TO-DO ITEM: Transcribe the data below verbatim from the line with "camera: 35 degrees left, 15 degrees up" to the line with "(637, 271) = (647, 343): black". Include both of those lines.

MATERIAL FOR THE TASK:
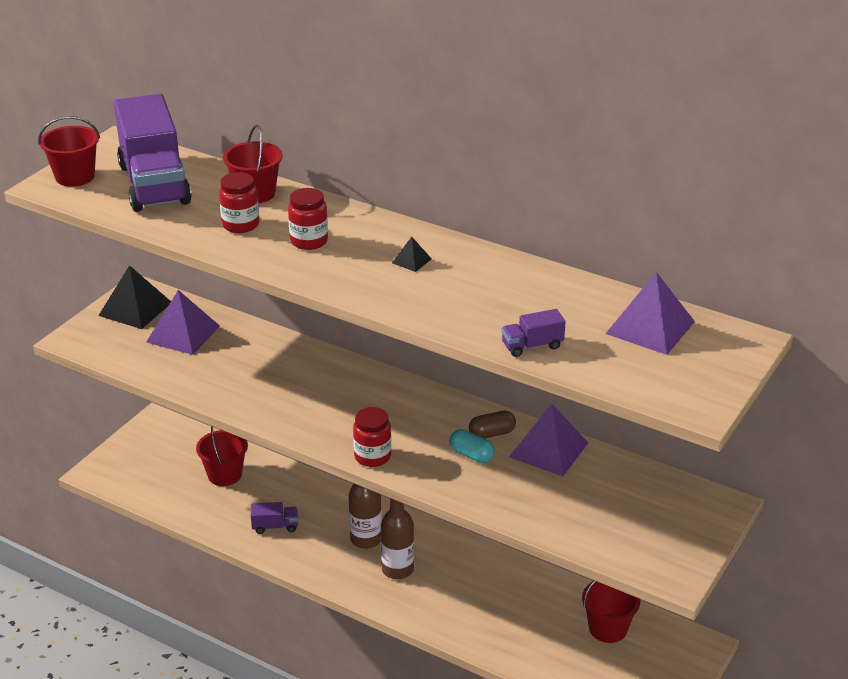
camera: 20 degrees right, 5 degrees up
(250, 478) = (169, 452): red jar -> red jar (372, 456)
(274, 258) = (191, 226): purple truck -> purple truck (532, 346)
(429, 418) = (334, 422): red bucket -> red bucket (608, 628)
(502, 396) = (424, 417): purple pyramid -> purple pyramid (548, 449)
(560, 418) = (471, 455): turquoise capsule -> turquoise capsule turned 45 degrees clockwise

--

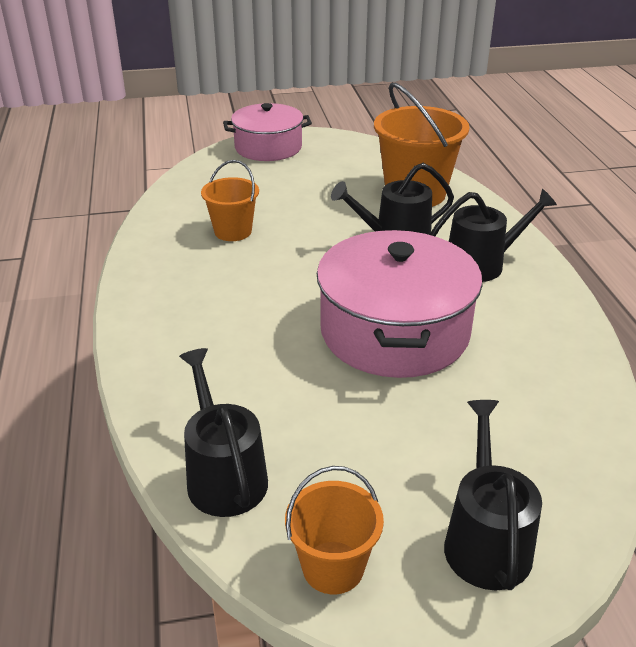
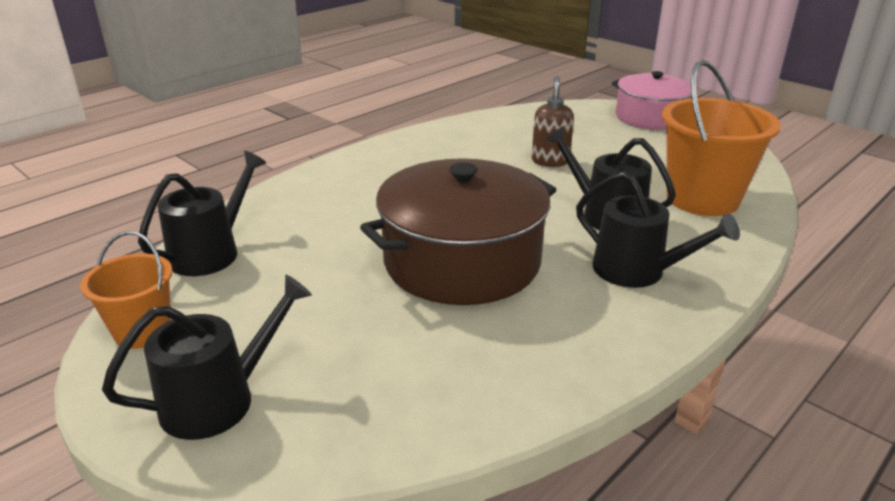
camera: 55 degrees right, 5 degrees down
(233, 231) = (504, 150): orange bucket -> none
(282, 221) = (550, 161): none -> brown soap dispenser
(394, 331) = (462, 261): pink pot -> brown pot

==

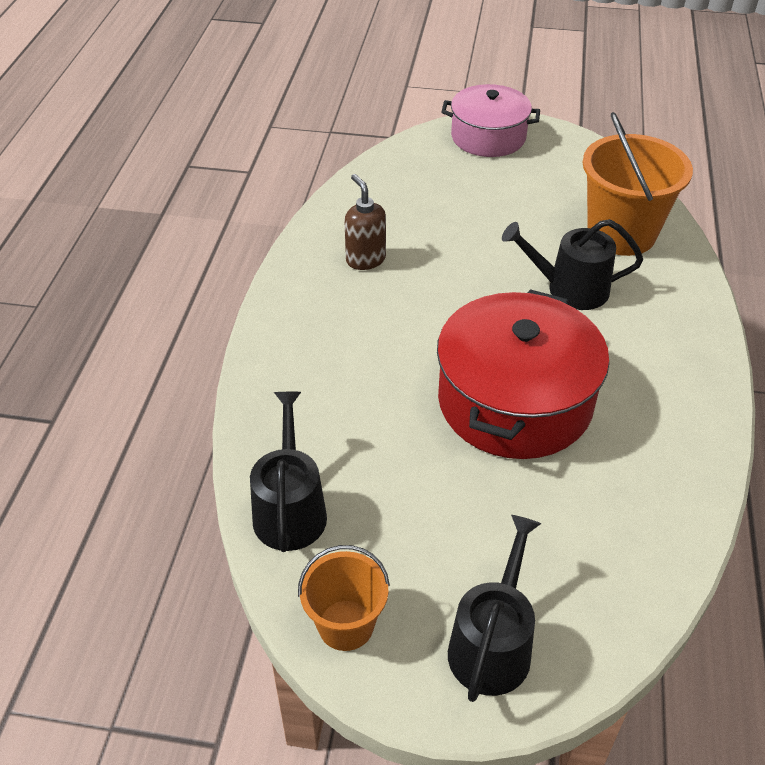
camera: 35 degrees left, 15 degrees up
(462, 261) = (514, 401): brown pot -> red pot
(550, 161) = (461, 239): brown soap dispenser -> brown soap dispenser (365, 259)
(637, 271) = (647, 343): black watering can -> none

WRITTEN REPLY:
camera: 35 degrees left, 15 degrees up
(462, 261) = (514, 401): brown pot -> red pot
(550, 161) = (461, 239): brown soap dispenser -> brown soap dispenser (365, 259)
(637, 271) = (647, 343): black watering can -> none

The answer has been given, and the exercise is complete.